Exercise directions: The material below contains a line with "none -> lime brick B3 level 1" and a line with "pink brick G2". Copy exactly those two lines and all lines between them.

Data for processing:
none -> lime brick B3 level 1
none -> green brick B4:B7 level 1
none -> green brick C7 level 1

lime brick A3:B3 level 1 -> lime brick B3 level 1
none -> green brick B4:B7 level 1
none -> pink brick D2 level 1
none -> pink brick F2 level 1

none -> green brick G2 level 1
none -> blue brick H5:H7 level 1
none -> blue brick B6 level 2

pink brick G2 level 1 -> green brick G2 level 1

--

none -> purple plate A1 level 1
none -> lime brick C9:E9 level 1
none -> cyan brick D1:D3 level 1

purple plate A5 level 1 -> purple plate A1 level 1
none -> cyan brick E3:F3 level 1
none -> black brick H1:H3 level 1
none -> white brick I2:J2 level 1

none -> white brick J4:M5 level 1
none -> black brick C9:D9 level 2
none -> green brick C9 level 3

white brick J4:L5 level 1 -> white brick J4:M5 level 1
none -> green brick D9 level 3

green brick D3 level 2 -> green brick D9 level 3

Task solution:
none -> lime brick B3 level 1
none -> green brick B4:B7 level 1
none -> green brick C7 level 1

lime brick A3:B3 level 1 -> lime brick B3 level 1
none -> green brick B4:B7 level 1
none -> pink brick D2 level 1
none -> pink brick F2 level 1

none -> green brick G2 level 1
none -> blue brick H5:H7 level 1
none -> blue brick B6 level 2

pink brick G2 level 1 -> green brick G2 level 1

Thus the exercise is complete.